Exercise materials Start Marker
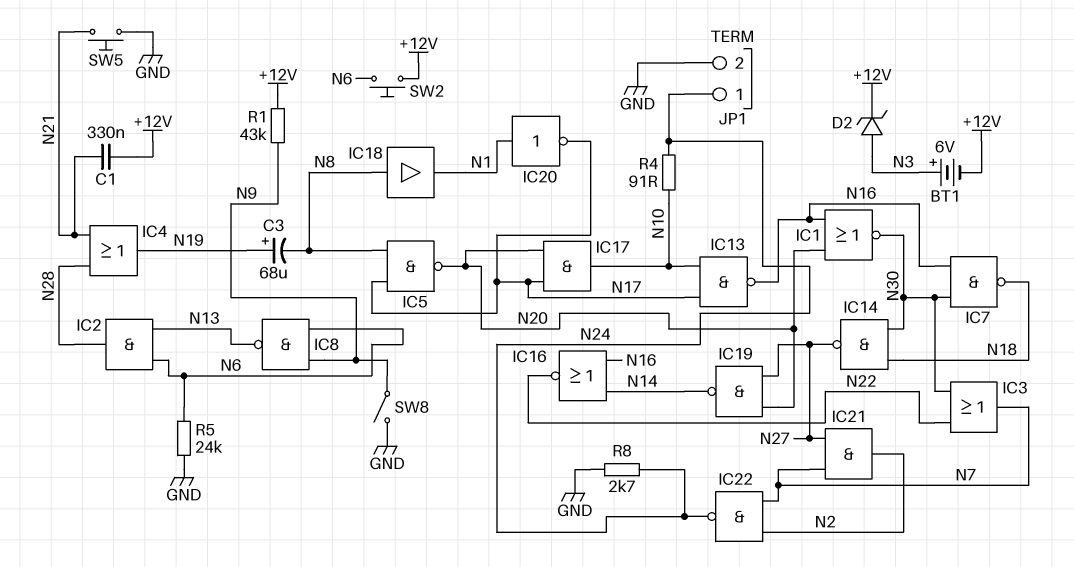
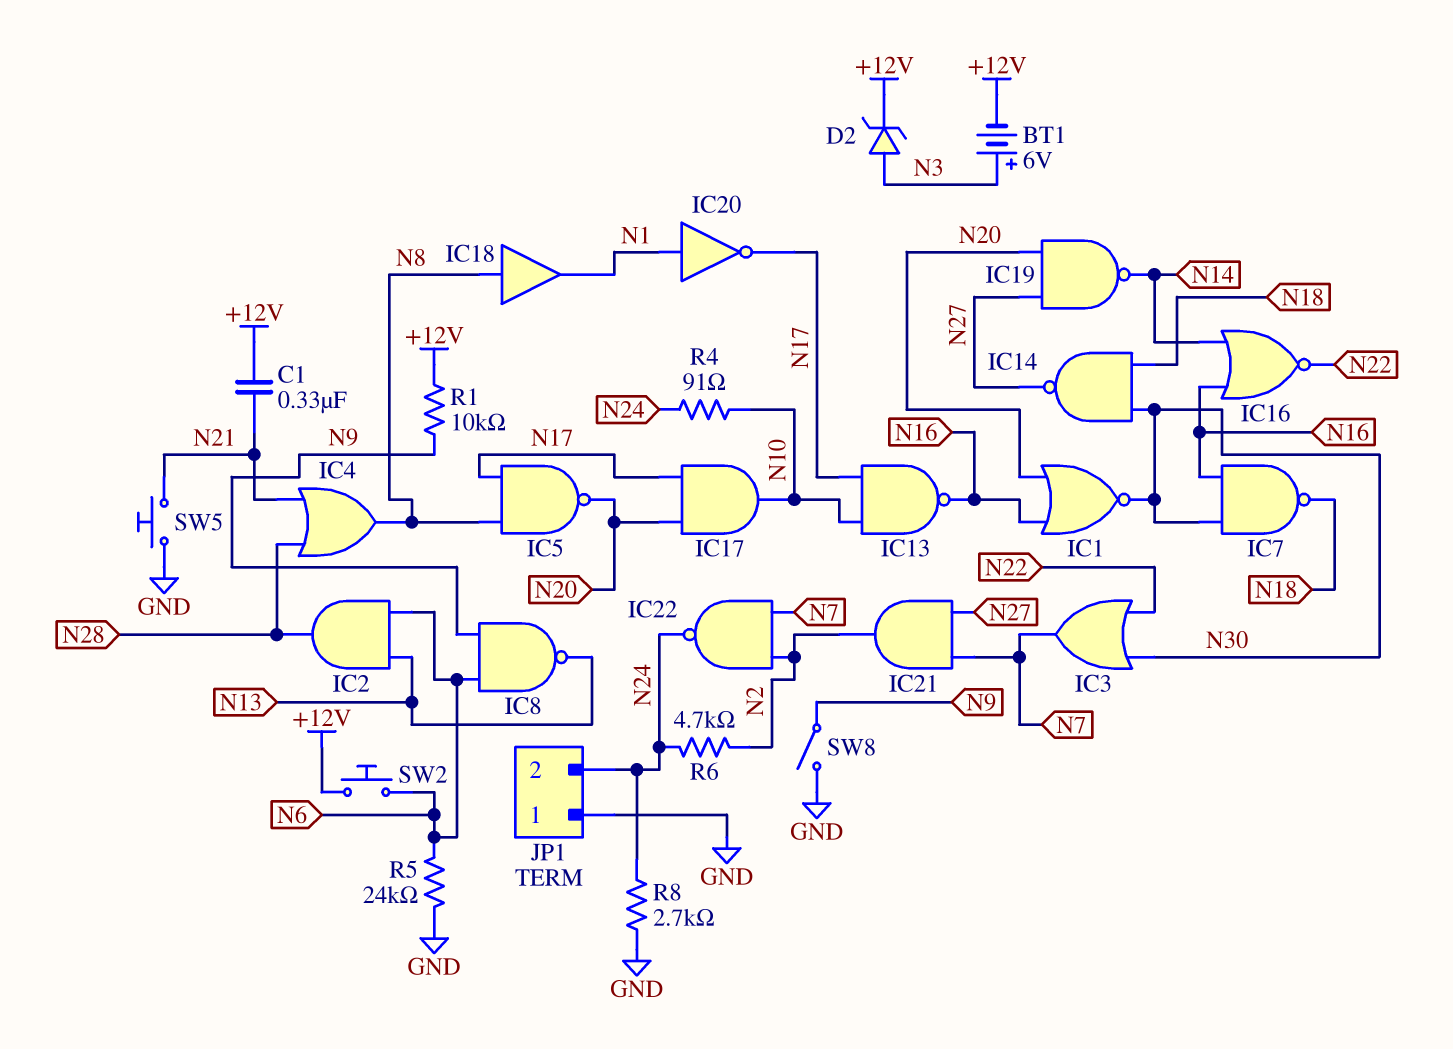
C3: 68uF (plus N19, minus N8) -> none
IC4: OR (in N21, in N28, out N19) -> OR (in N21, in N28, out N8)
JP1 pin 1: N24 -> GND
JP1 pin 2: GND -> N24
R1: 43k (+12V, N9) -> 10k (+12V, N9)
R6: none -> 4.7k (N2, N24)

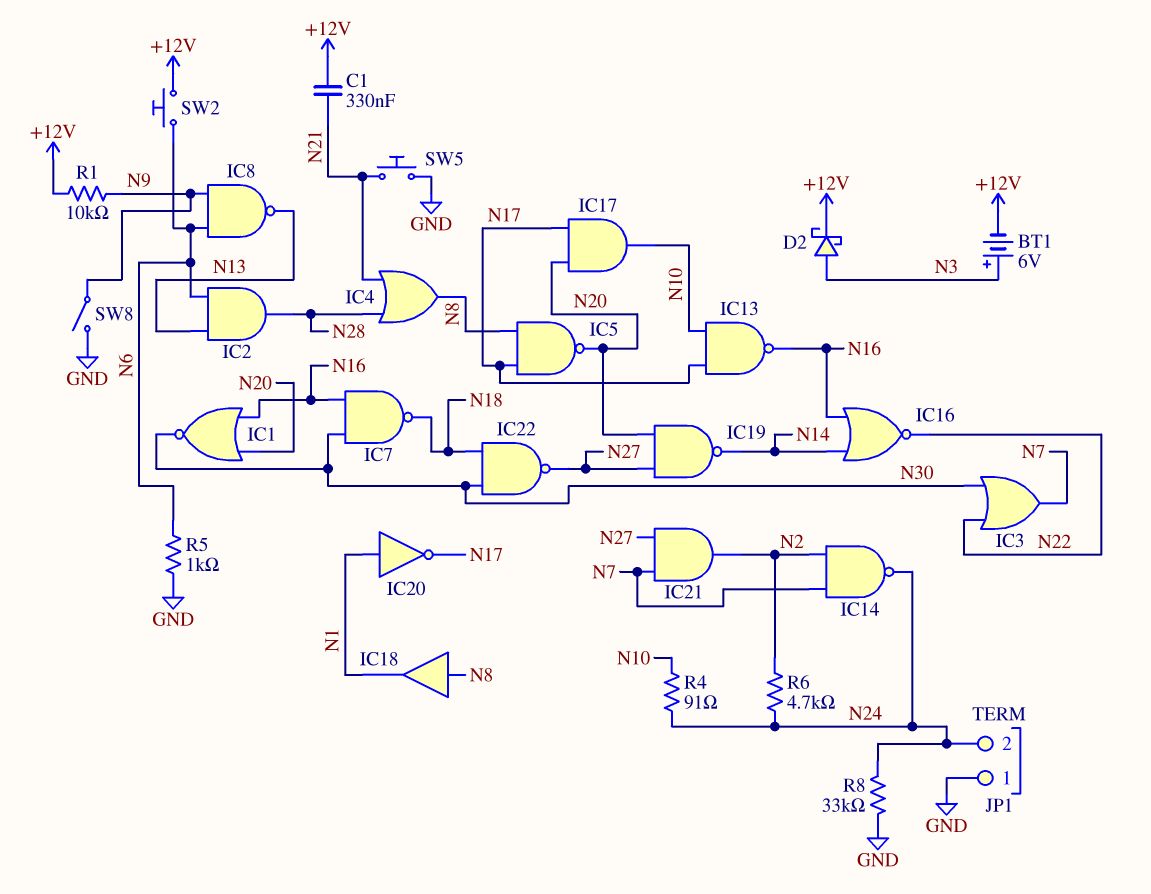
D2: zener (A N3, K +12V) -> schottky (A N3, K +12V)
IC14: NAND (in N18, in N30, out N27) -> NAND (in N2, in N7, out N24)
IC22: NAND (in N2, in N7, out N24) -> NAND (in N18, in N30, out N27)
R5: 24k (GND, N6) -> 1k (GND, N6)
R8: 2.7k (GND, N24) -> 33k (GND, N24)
Exercise materials End Marker
■ Work to be completed ■
Please state how many lines of the records hold the word "NAND", and write nothing but that number.

■ Your solution ■
2